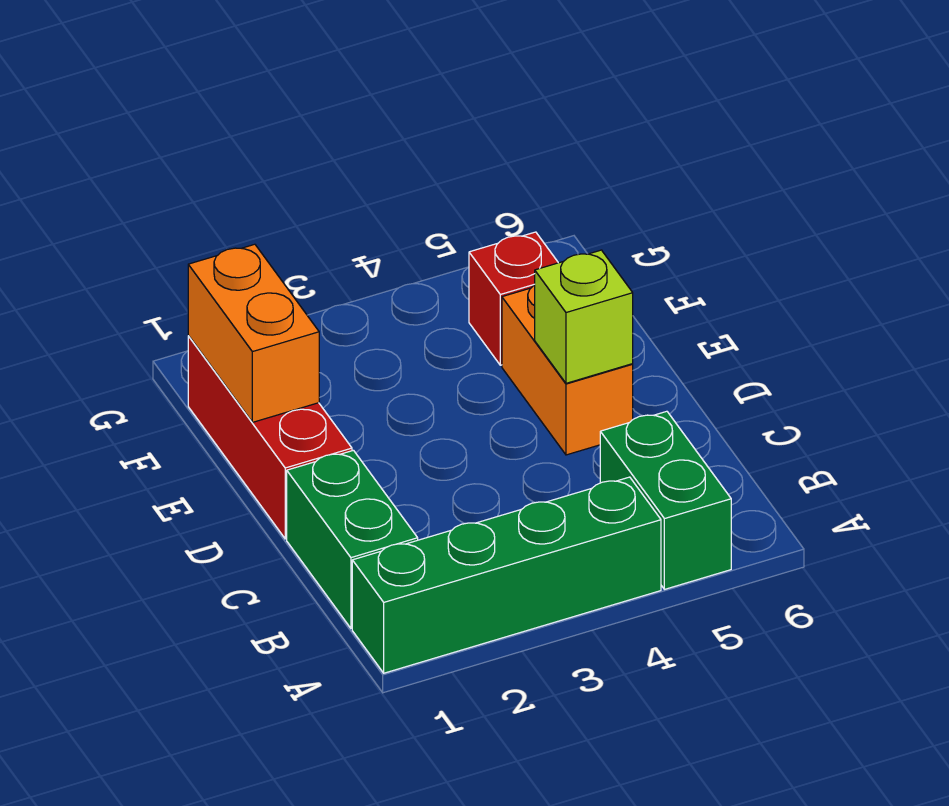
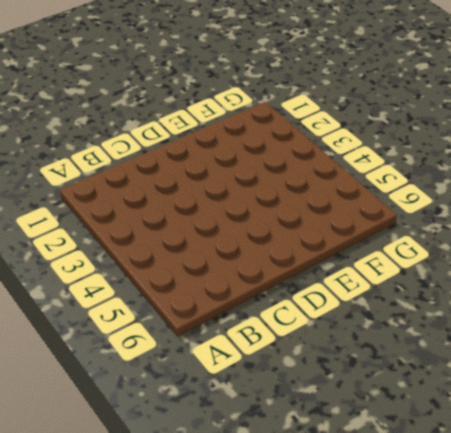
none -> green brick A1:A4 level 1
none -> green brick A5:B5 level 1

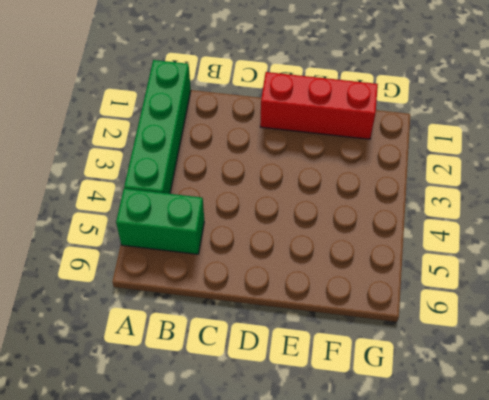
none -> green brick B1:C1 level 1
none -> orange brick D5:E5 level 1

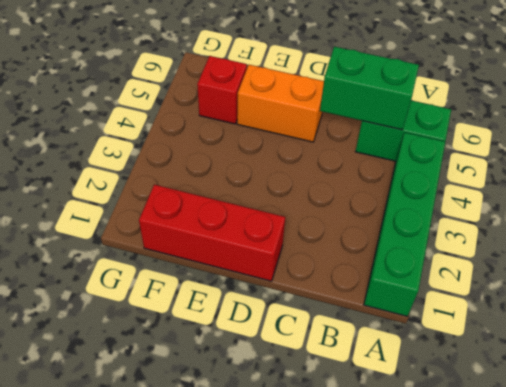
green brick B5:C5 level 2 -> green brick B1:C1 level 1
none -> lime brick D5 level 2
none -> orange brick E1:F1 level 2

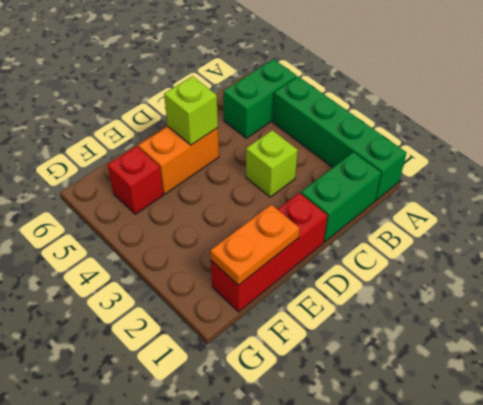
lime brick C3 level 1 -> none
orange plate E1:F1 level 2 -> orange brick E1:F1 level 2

==============================

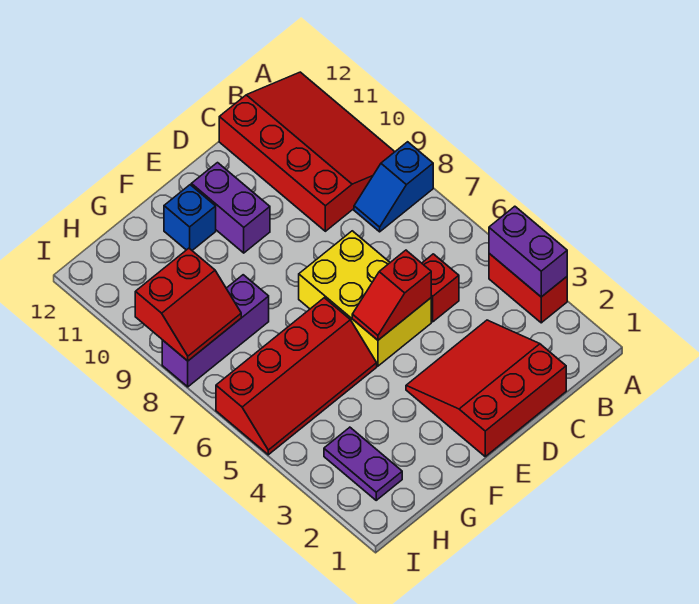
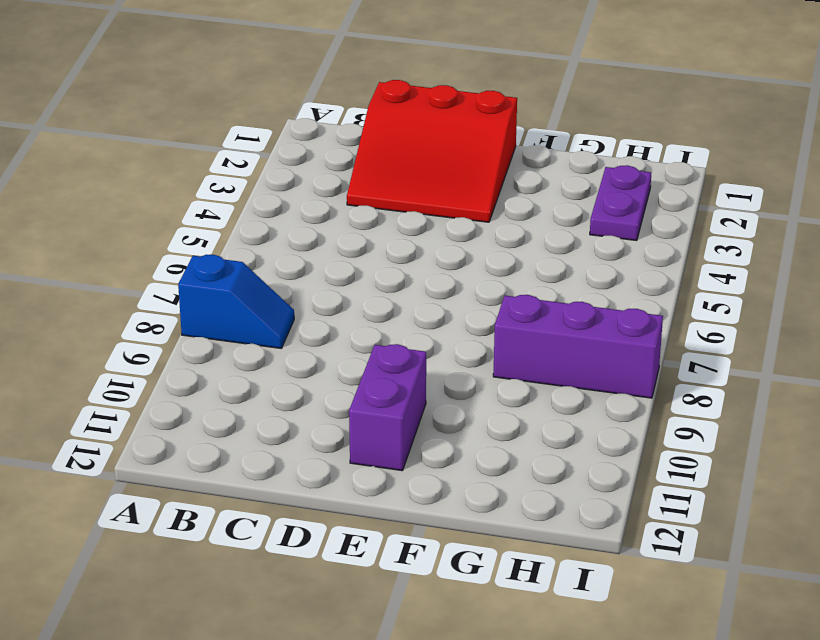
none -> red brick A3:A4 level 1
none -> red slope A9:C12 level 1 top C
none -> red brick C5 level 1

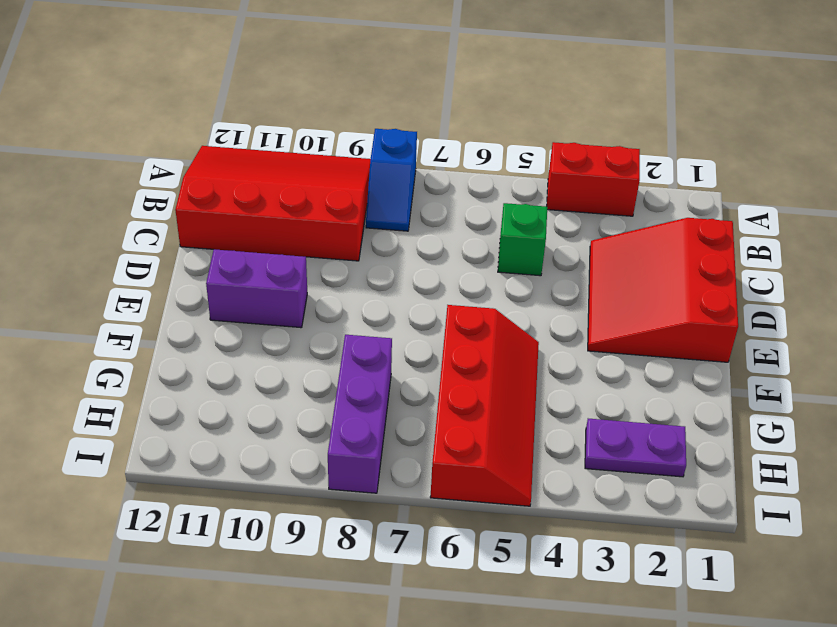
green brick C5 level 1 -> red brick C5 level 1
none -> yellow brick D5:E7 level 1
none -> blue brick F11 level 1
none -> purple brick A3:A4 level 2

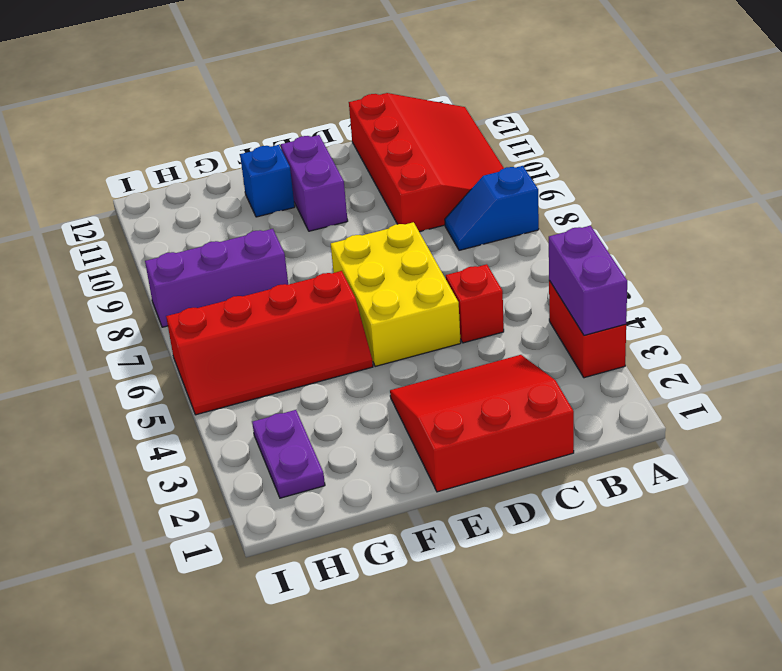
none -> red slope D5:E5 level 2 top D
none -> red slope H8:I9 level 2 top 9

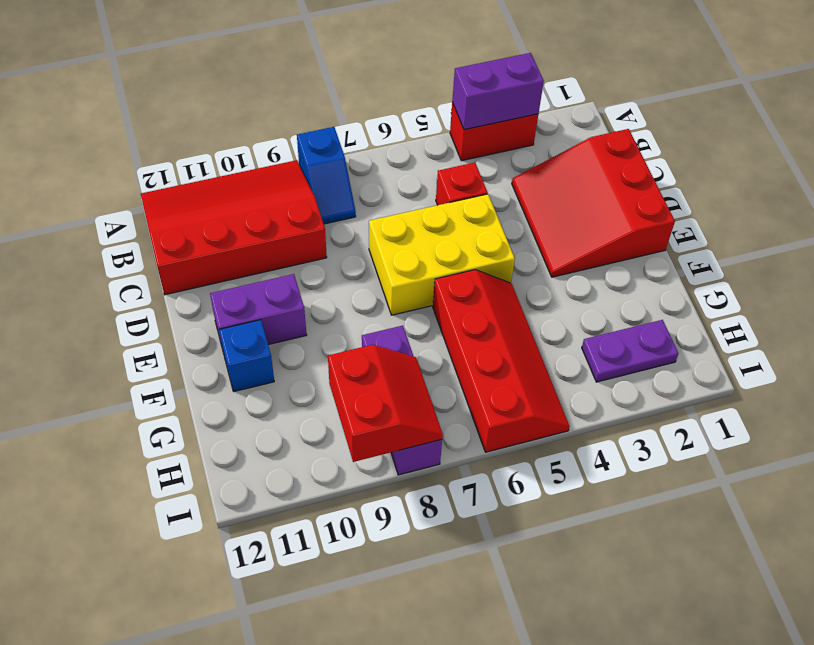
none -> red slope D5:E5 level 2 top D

==============================

■ WORK REQUIRED: Which part of the entries opens with the line containing "green brick B5:C5" and closes with the line containing "orange plate E1:F1"? Output that part exactly, ends included, pictures excluded.

■ ANSWER:
green brick B5:C5 level 2 -> green brick B1:C1 level 1
none -> lime brick D5 level 2
none -> orange brick E1:F1 level 2

lime brick C3 level 1 -> none
orange plate E1:F1 level 2 -> orange brick E1:F1 level 2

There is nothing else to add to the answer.